Data records Block Start

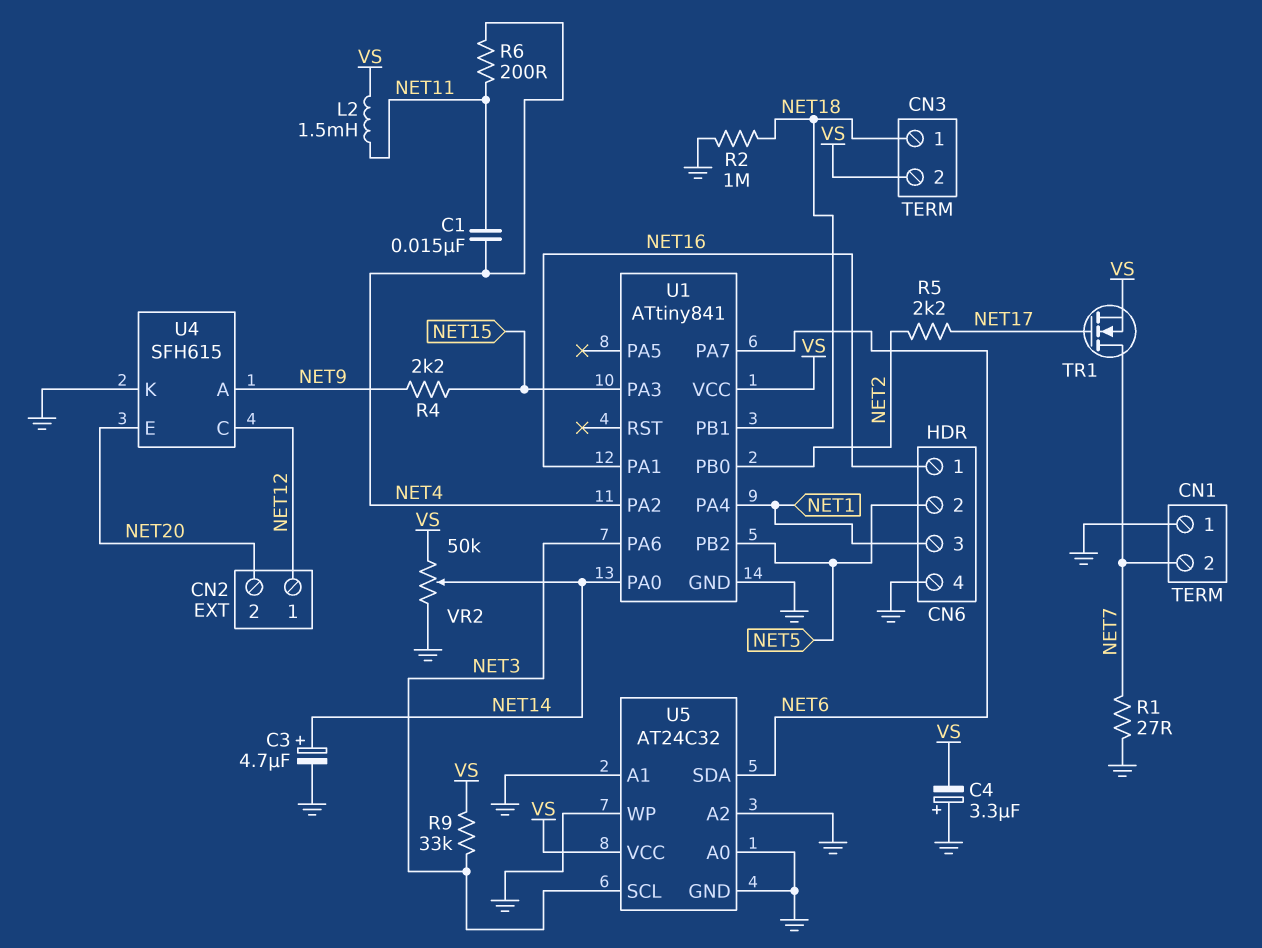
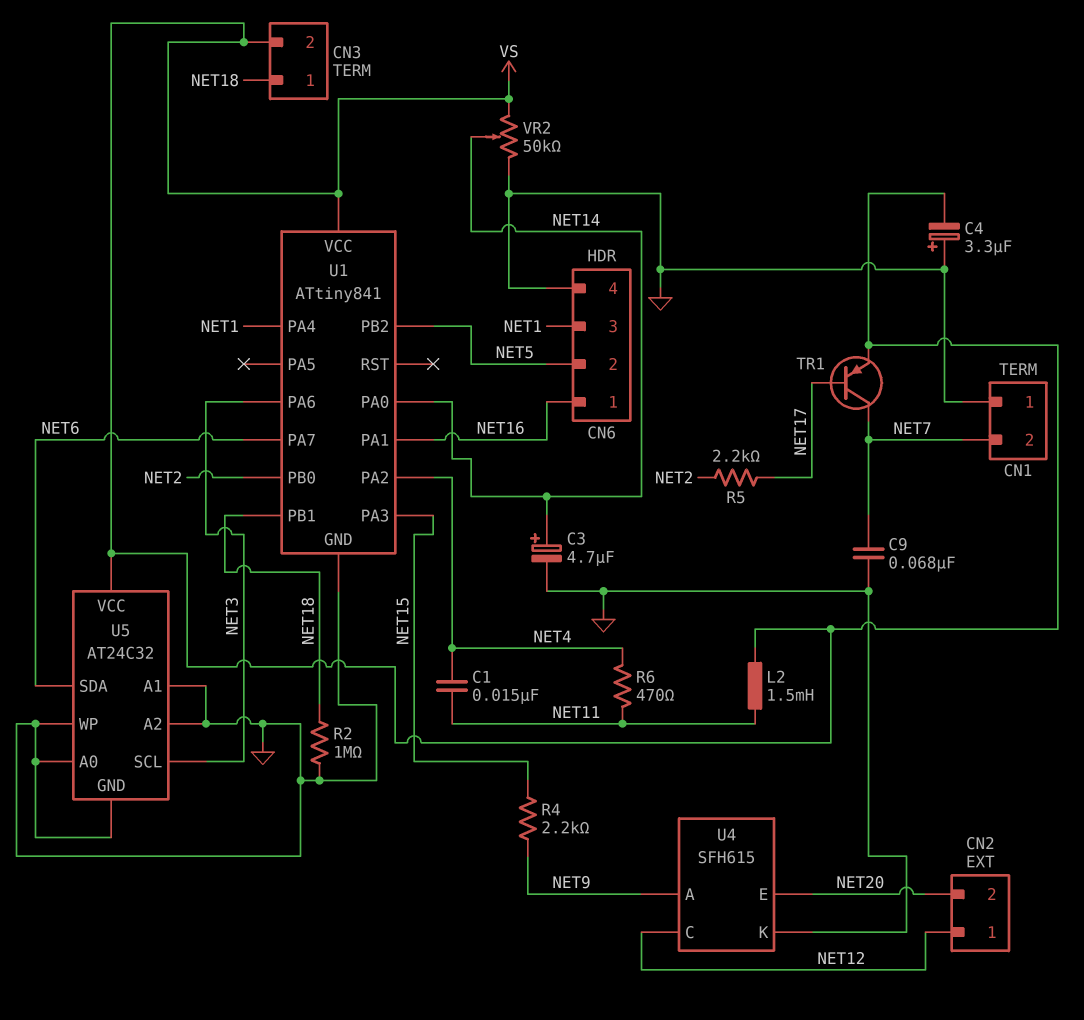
C9: none -> 68nF (GND, NET7)
R1: 27 (GND, NET7) -> none
R6: 200 (NET4, NET11) -> 470 (NET4, NET11)
R9: 33k (NET3, VS) -> none
TR1: NMOS (G NET17, D NET7, S VS) -> PNP (B NET17, C NET7, E VS)

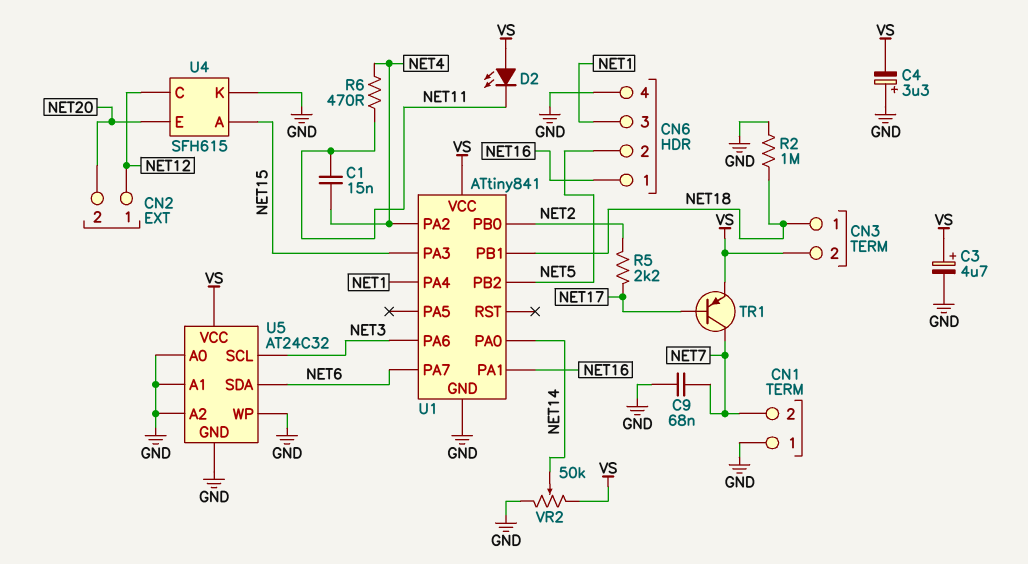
C3: 4.7uF (plus NET14, minus GND) -> 4.7uF (plus VS, minus GND)
D2: none -> LED (A VS, K NET11)
L2: 1.5mH (NET11, VS) -> none
R4: 2.2k (NET9, NET15) -> none
U4 pin A: NET9 -> NET15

Data records Block End

* _Exercise instructions_
After dropping every picture, transcribe each entry exactly.

* _Solution to this problem_
C9: none -> 68nF (GND, NET7)
R1: 27 (GND, NET7) -> none
R6: 200 (NET4, NET11) -> 470 (NET4, NET11)
R9: 33k (NET3, VS) -> none
TR1: NMOS (G NET17, D NET7, S VS) -> PNP (B NET17, C NET7, E VS)

C3: 4.7uF (plus NET14, minus GND) -> 4.7uF (plus VS, minus GND)
D2: none -> LED (A VS, K NET11)
L2: 1.5mH (NET11, VS) -> none
R4: 2.2k (NET9, NET15) -> none
U4 pin A: NET9 -> NET15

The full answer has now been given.